***** Data for analysis *****
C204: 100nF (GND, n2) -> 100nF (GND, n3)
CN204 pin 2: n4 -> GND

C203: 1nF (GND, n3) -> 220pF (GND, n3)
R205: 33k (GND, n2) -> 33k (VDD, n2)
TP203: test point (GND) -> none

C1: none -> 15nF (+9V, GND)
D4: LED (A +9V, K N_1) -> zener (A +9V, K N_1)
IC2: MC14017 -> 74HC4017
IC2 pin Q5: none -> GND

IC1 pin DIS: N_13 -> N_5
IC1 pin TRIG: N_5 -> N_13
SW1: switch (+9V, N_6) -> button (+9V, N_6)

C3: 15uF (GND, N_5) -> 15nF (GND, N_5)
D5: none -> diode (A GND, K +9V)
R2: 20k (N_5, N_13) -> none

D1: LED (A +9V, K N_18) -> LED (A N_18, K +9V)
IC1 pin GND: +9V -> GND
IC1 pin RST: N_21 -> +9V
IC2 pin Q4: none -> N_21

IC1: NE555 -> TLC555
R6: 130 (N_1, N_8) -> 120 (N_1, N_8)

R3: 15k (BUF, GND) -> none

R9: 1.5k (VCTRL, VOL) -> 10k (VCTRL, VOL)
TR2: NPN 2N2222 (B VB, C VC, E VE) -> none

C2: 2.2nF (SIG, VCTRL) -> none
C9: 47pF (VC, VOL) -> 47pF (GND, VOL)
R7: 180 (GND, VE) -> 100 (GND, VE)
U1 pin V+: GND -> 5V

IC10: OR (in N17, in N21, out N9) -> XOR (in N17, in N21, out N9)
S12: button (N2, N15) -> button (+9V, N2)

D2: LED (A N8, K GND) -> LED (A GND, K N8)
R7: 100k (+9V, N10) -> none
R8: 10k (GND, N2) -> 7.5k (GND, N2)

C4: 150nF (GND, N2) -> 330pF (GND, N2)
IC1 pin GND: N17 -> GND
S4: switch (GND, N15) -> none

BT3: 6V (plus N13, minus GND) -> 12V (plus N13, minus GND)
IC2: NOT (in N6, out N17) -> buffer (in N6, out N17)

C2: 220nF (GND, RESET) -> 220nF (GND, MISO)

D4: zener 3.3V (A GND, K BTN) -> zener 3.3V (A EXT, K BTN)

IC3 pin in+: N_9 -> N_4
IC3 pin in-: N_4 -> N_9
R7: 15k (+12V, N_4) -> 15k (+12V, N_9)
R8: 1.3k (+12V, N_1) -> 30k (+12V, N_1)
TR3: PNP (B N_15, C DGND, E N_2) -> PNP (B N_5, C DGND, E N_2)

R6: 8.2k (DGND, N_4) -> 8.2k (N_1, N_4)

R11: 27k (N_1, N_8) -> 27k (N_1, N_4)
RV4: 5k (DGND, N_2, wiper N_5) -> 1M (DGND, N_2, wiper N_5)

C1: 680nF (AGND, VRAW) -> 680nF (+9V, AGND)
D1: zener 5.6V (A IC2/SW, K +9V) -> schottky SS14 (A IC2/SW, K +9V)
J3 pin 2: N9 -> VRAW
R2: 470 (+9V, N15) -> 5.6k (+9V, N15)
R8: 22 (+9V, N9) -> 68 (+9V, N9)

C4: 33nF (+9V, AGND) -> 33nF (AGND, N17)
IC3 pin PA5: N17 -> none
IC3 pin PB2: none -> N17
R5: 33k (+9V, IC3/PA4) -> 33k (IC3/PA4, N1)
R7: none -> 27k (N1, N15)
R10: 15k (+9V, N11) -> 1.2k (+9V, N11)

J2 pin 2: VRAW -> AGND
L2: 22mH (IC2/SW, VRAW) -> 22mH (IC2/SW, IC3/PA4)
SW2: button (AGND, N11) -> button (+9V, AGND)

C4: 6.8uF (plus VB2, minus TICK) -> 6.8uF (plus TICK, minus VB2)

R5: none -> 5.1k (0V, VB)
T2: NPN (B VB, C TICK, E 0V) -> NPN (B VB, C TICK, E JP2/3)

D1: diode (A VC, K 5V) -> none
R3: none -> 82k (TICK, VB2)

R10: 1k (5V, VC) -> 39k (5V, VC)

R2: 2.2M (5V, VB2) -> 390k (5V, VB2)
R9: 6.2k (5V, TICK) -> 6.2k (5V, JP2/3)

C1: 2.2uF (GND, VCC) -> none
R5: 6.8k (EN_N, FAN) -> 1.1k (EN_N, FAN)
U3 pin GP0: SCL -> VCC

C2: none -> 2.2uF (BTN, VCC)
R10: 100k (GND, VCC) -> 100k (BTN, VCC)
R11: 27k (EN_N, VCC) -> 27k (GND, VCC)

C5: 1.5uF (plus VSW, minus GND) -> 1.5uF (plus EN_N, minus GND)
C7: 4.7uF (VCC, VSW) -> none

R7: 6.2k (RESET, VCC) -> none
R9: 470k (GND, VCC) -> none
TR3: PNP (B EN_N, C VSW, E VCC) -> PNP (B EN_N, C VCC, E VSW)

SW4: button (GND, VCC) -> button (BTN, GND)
*****
• **What you should do**
After reading through the material, print all of it again exactly.

• **Answer to the problem**
C204: 100nF (GND, n2) -> 100nF (GND, n3)
CN204 pin 2: n4 -> GND

C203: 1nF (GND, n3) -> 220pF (GND, n3)
R205: 33k (GND, n2) -> 33k (VDD, n2)
TP203: test point (GND) -> none

C1: none -> 15nF (+9V, GND)
D4: LED (A +9V, K N_1) -> zener (A +9V, K N_1)
IC2: MC14017 -> 74HC4017
IC2 pin Q5: none -> GND

IC1 pin DIS: N_13 -> N_5
IC1 pin TRIG: N_5 -> N_13
SW1: switch (+9V, N_6) -> button (+9V, N_6)

C3: 15uF (GND, N_5) -> 15nF (GND, N_5)
D5: none -> diode (A GND, K +9V)
R2: 20k (N_5, N_13) -> none

D1: LED (A +9V, K N_18) -> LED (A N_18, K +9V)
IC1 pin GND: +9V -> GND
IC1 pin RST: N_21 -> +9V
IC2 pin Q4: none -> N_21

IC1: NE555 -> TLC555
R6: 130 (N_1, N_8) -> 120 (N_1, N_8)

R3: 15k (BUF, GND) -> none

R9: 1.5k (VCTRL, VOL) -> 10k (VCTRL, VOL)
TR2: NPN 2N2222 (B VB, C VC, E VE) -> none

C2: 2.2nF (SIG, VCTRL) -> none
C9: 47pF (VC, VOL) -> 47pF (GND, VOL)
R7: 180 (GND, VE) -> 100 (GND, VE)
U1 pin V+: GND -> 5V

IC10: OR (in N17, in N21, out N9) -> XOR (in N17, in N21, out N9)
S12: button (N2, N15) -> button (+9V, N2)

D2: LED (A N8, K GND) -> LED (A GND, K N8)
R7: 100k (+9V, N10) -> none
R8: 10k (GND, N2) -> 7.5k (GND, N2)

C4: 150nF (GND, N2) -> 330pF (GND, N2)
IC1 pin GND: N17 -> GND
S4: switch (GND, N15) -> none

BT3: 6V (plus N13, minus GND) -> 12V (plus N13, minus GND)
IC2: NOT (in N6, out N17) -> buffer (in N6, out N17)

C2: 220nF (GND, RESET) -> 220nF (GND, MISO)

D4: zener 3.3V (A GND, K BTN) -> zener 3.3V (A EXT, K BTN)

IC3 pin in+: N_9 -> N_4
IC3 pin in-: N_4 -> N_9
R7: 15k (+12V, N_4) -> 15k (+12V, N_9)
R8: 1.3k (+12V, N_1) -> 30k (+12V, N_1)
TR3: PNP (B N_15, C DGND, E N_2) -> PNP (B N_5, C DGND, E N_2)

R6: 8.2k (DGND, N_4) -> 8.2k (N_1, N_4)

R11: 27k (N_1, N_8) -> 27k (N_1, N_4)
RV4: 5k (DGND, N_2, wiper N_5) -> 1M (DGND, N_2, wiper N_5)

C1: 680nF (AGND, VRAW) -> 680nF (+9V, AGND)
D1: zener 5.6V (A IC2/SW, K +9V) -> schottky SS14 (A IC2/SW, K +9V)
J3 pin 2: N9 -> VRAW
R2: 470 (+9V, N15) -> 5.6k (+9V, N15)
R8: 22 (+9V, N9) -> 68 (+9V, N9)

C4: 33nF (+9V, AGND) -> 33nF (AGND, N17)
IC3 pin PA5: N17 -> none
IC3 pin PB2: none -> N17
R5: 33k (+9V, IC3/PA4) -> 33k (IC3/PA4, N1)
R7: none -> 27k (N1, N15)
R10: 15k (+9V, N11) -> 1.2k (+9V, N11)

J2 pin 2: VRAW -> AGND
L2: 22mH (IC2/SW, VRAW) -> 22mH (IC2/SW, IC3/PA4)
SW2: button (AGND, N11) -> button (+9V, AGND)

C4: 6.8uF (plus VB2, minus TICK) -> 6.8uF (plus TICK, minus VB2)

R5: none -> 5.1k (0V, VB)
T2: NPN (B VB, C TICK, E 0V) -> NPN (B VB, C TICK, E JP2/3)

D1: diode (A VC, K 5V) -> none
R3: none -> 82k (TICK, VB2)

R10: 1k (5V, VC) -> 39k (5V, VC)

R2: 2.2M (5V, VB2) -> 390k (5V, VB2)
R9: 6.2k (5V, TICK) -> 6.2k (5V, JP2/3)

C1: 2.2uF (GND, VCC) -> none
R5: 6.8k (EN_N, FAN) -> 1.1k (EN_N, FAN)
U3 pin GP0: SCL -> VCC

C2: none -> 2.2uF (BTN, VCC)
R10: 100k (GND, VCC) -> 100k (BTN, VCC)
R11: 27k (EN_N, VCC) -> 27k (GND, VCC)

C5: 1.5uF (plus VSW, minus GND) -> 1.5uF (plus EN_N, minus GND)
C7: 4.7uF (VCC, VSW) -> none

R7: 6.2k (RESET, VCC) -> none
R9: 470k (GND, VCC) -> none
TR3: PNP (B EN_N, C VSW, E VCC) -> PNP (B EN_N, C VCC, E VSW)

SW4: button (GND, VCC) -> button (BTN, GND)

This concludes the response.